- [What this task involves] Output the entries below exactly as written, omitting pictures.

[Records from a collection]
------------------------------------------------------------------------

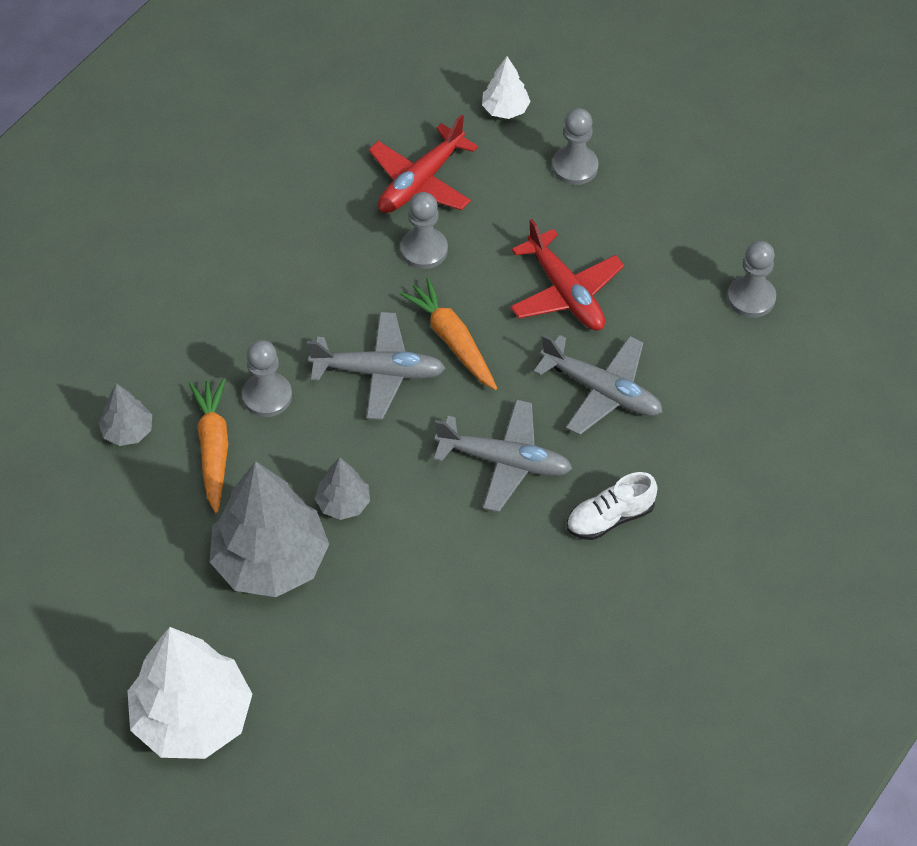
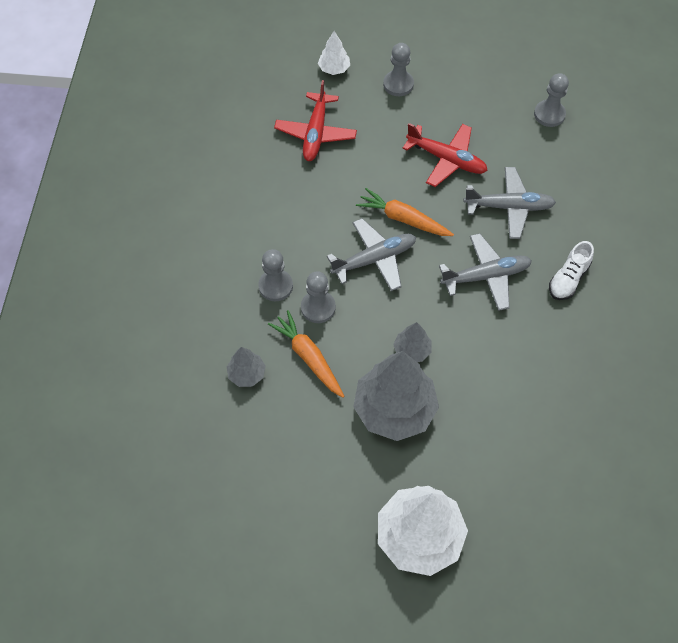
camera: 30 degrees left, 5 degrees up
(424, 250) = (347, 173): grey pawn -> grey pawn (275, 286)

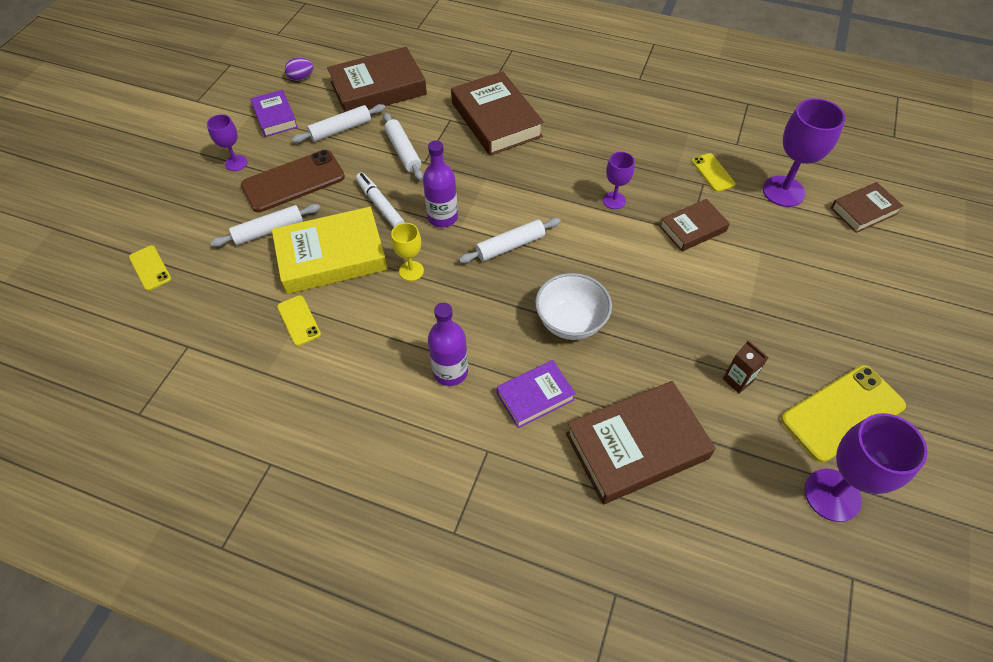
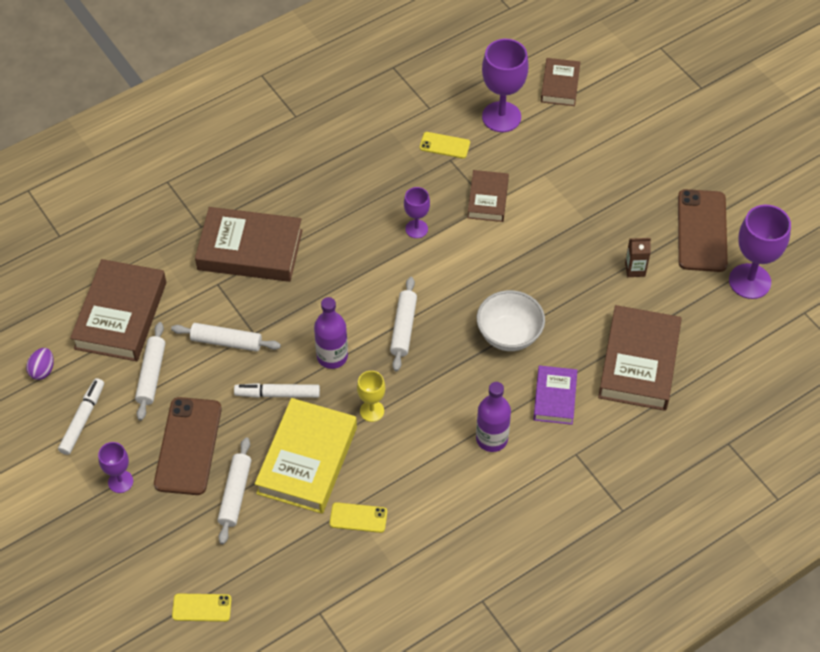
camera: 55 degrees left, 0 degrees up
(275, 117) = (82, 420): purple book -> white marker
(842, 413) = (702, 231): yellow phone -> brown phone

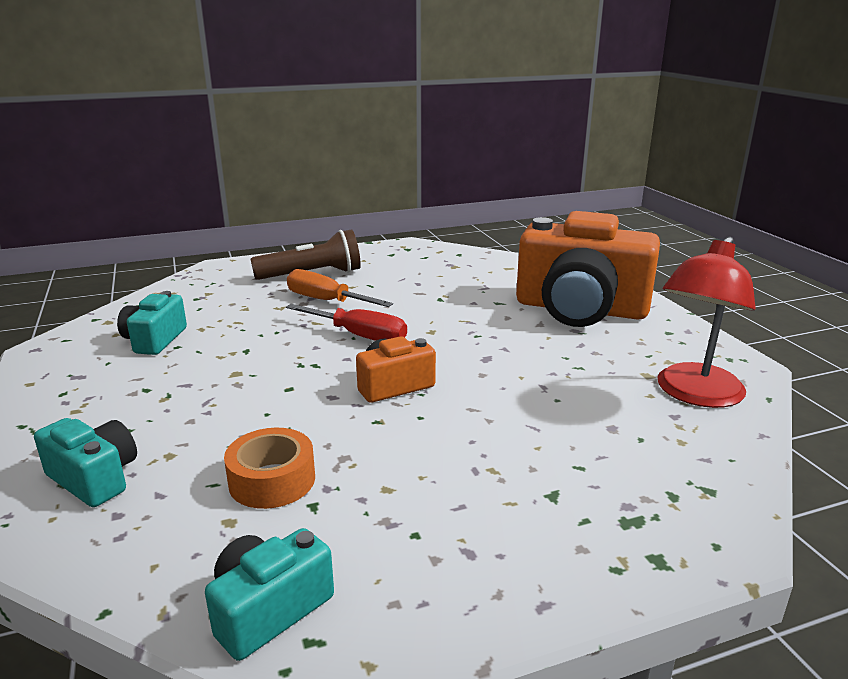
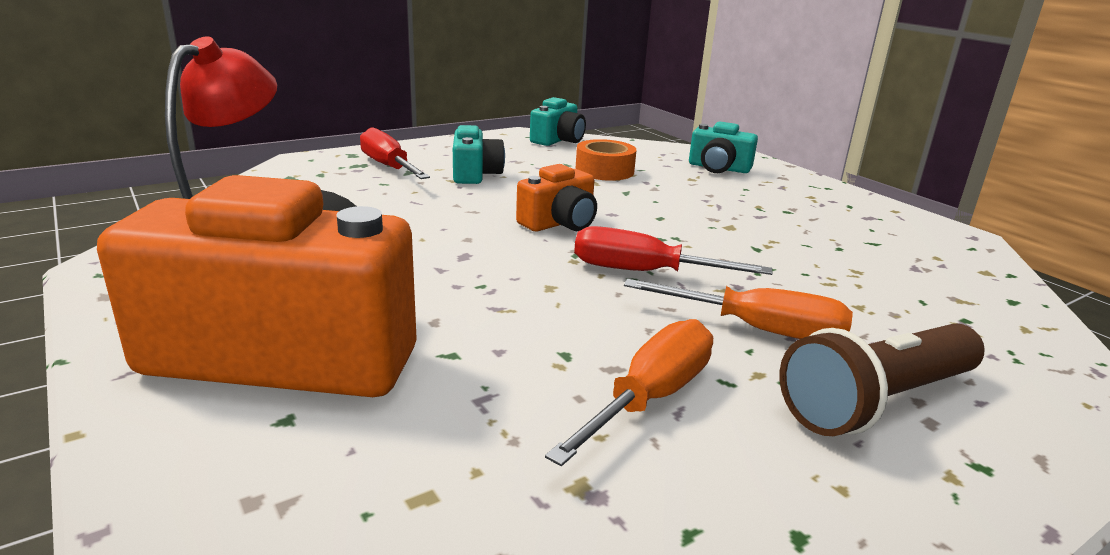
camera: 165 degrees right, 0 degrees up
(154, 340) = (877, 252): turquoise camera -> turquoise camera (475, 174)
(411, 282) = (650, 398): none -> orange screwdriver
(584, 508) = (389, 167): none -> red screwdriver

------------------------------------------------------------------------

- [Problem solution]
camera: 30 degrees left, 5 degrees up
(424, 250) = (347, 173): grey pawn -> grey pawn (275, 286)

camera: 55 degrees left, 0 degrees up
(275, 117) = (82, 420): purple book -> white marker
(842, 413) = (702, 231): yellow phone -> brown phone

camera: 165 degrees right, 0 degrees up
(154, 340) = (877, 252): turquoise camera -> turquoise camera (475, 174)
(411, 282) = (650, 398): none -> orange screwdriver
(584, 508) = (389, 167): none -> red screwdriver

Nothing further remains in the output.